SHORT TASK. Please find every line in the material that contains the string "numericTimeSignature" and copy each of those lines.
== DATA PROVIDED
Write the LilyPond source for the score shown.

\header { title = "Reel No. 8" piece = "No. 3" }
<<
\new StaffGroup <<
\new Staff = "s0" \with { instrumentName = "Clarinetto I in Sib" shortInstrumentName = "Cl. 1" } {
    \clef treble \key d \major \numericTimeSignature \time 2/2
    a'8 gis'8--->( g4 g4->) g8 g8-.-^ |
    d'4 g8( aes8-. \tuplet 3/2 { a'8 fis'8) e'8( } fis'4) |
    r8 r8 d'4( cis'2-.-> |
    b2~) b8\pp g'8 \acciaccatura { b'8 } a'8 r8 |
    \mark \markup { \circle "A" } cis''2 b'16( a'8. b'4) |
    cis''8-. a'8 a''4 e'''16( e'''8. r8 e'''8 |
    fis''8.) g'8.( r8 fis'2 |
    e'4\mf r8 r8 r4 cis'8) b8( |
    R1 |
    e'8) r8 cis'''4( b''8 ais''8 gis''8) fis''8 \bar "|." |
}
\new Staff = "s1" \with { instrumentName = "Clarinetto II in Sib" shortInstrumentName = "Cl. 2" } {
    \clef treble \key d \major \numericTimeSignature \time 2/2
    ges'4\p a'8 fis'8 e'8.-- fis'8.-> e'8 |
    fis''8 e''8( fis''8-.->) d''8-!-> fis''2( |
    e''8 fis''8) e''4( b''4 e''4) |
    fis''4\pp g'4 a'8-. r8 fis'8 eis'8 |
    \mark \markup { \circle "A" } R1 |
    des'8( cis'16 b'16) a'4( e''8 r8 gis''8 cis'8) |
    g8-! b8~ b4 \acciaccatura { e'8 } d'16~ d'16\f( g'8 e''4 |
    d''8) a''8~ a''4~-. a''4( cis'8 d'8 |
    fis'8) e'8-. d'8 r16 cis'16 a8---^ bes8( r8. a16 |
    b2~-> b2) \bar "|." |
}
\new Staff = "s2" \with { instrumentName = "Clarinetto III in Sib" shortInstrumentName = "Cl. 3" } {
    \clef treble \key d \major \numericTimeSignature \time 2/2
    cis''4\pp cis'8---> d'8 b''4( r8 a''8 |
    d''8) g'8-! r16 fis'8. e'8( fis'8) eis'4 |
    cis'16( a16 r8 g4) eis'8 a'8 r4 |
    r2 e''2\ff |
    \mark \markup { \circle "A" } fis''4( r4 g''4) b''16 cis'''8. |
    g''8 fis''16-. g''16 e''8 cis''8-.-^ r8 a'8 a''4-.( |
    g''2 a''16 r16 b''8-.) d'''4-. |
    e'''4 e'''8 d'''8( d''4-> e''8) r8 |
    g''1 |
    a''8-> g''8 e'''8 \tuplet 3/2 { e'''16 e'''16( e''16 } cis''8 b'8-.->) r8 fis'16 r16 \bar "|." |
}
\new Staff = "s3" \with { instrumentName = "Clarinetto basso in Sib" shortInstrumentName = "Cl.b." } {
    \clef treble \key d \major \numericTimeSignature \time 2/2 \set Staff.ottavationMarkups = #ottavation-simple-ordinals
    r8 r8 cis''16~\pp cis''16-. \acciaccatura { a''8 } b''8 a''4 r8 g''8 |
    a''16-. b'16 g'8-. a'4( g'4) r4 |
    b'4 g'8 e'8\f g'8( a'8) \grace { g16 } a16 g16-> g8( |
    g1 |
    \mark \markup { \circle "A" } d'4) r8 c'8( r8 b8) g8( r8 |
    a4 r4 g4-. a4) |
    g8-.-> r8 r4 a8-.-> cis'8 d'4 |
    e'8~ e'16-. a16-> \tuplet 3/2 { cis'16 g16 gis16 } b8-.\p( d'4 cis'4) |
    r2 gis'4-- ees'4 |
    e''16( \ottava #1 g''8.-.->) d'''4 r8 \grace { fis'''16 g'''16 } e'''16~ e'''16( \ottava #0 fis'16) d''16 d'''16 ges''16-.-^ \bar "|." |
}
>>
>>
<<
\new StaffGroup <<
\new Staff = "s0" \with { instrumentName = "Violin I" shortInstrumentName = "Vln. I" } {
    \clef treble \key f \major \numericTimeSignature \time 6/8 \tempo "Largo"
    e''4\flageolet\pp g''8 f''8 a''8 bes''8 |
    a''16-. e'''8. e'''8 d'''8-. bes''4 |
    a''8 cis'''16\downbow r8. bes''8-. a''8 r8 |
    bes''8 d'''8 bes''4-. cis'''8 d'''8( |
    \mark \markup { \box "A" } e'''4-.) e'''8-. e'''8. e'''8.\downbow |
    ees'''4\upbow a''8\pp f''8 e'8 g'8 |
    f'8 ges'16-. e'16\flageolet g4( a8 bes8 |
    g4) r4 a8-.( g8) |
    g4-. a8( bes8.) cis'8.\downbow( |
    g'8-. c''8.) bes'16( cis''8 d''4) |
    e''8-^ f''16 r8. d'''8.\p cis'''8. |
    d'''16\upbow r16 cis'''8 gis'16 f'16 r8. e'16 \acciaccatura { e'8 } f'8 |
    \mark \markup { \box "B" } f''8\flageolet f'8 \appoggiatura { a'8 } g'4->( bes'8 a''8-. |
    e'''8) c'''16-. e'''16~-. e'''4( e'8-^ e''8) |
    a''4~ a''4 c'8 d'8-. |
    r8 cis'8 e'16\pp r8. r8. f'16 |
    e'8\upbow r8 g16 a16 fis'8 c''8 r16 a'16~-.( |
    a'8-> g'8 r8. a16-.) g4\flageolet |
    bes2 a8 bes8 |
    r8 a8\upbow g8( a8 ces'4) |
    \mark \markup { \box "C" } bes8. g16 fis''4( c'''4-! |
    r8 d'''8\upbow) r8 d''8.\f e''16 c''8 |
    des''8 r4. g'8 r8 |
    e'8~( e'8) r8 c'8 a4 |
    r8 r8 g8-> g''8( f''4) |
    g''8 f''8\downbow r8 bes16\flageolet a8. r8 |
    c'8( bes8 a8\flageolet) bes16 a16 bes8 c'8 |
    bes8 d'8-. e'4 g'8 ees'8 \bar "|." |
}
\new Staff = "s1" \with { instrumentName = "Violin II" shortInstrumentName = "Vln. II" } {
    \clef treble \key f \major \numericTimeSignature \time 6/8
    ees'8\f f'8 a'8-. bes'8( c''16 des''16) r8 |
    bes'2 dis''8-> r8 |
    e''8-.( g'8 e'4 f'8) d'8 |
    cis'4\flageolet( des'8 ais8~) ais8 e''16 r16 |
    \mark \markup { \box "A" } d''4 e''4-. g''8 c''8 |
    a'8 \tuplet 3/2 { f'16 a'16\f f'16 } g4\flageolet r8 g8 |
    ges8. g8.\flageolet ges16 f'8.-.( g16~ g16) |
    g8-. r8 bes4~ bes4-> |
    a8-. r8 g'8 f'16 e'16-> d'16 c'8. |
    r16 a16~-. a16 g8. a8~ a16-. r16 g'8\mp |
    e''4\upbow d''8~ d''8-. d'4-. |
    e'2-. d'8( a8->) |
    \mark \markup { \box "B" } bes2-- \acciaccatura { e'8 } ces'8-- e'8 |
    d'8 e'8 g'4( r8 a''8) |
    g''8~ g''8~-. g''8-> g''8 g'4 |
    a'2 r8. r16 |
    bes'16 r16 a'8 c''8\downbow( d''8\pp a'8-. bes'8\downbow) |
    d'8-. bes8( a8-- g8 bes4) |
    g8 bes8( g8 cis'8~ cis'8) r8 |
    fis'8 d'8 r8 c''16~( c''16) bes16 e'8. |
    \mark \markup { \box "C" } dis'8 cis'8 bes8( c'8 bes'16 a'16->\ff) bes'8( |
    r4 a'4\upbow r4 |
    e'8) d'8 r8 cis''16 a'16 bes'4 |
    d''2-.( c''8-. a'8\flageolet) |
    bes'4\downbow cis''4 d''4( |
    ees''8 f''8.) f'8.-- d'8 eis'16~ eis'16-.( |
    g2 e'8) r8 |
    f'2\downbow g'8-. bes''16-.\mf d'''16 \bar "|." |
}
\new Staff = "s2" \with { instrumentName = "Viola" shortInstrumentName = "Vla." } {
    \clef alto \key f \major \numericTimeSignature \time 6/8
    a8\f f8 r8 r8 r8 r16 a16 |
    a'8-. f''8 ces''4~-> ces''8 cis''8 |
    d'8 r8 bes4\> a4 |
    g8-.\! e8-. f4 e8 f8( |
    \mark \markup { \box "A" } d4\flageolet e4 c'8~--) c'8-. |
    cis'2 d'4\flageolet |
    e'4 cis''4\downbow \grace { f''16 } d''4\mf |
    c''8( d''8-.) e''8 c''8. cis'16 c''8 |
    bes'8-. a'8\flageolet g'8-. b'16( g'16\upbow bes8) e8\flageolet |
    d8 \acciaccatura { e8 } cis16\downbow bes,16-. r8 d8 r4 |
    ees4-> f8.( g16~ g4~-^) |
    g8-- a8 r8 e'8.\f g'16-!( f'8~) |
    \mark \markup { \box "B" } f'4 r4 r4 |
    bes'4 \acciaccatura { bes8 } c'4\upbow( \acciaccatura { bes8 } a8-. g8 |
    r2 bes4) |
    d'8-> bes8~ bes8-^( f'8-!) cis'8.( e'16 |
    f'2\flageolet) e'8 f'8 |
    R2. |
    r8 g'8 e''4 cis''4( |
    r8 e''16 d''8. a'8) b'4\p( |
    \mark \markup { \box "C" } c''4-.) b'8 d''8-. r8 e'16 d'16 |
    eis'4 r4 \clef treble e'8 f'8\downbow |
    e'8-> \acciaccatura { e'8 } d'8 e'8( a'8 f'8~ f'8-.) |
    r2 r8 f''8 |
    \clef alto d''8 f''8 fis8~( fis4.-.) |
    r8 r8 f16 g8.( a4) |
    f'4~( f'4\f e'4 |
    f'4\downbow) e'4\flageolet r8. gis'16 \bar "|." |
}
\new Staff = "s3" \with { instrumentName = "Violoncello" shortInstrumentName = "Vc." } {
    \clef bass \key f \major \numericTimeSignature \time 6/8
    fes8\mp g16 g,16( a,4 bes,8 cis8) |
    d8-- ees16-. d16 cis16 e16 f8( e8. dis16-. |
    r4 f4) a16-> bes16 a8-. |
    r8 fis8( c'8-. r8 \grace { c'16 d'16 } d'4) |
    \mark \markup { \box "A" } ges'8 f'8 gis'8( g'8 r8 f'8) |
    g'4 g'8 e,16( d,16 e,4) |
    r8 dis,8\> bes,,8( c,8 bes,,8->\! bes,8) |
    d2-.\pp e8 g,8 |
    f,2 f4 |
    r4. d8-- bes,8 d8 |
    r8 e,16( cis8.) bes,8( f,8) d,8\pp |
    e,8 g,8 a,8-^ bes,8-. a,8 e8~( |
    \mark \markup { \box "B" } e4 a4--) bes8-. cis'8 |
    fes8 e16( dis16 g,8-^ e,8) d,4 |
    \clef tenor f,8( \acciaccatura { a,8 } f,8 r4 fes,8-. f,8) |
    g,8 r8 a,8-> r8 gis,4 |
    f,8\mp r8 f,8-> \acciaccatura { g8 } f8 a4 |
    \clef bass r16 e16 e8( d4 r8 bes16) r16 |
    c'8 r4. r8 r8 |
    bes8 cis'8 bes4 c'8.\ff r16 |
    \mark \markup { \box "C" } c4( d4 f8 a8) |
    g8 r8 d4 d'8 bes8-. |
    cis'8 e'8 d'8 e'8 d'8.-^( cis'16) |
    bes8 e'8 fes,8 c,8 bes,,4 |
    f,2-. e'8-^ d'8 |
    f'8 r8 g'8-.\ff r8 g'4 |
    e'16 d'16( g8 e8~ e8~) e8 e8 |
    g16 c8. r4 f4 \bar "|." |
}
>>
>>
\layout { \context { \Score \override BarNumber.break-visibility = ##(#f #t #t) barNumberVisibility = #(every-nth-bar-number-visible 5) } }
====
FULL ANSWER.
    \clef treble \key d \major \numericTimeSignature \time 2/2
    \clef treble \key d \major \numericTimeSignature \time 2/2
    \clef treble \key d \major \numericTimeSignature \time 2/2
    \clef treble \key d \major \numericTimeSignature \time 2/2 \set Staff.ottavationMarkups = #ottavation-simple-ordinals
    \clef treble \key f \major \numericTimeSignature \time 6/8 \tempo "Largo"
    \clef treble \key f \major \numericTimeSignature \time 6/8
    \clef alto \key f \major \numericTimeSignature \time 6/8
    \clef bass \key f \major \numericTimeSignature \time 6/8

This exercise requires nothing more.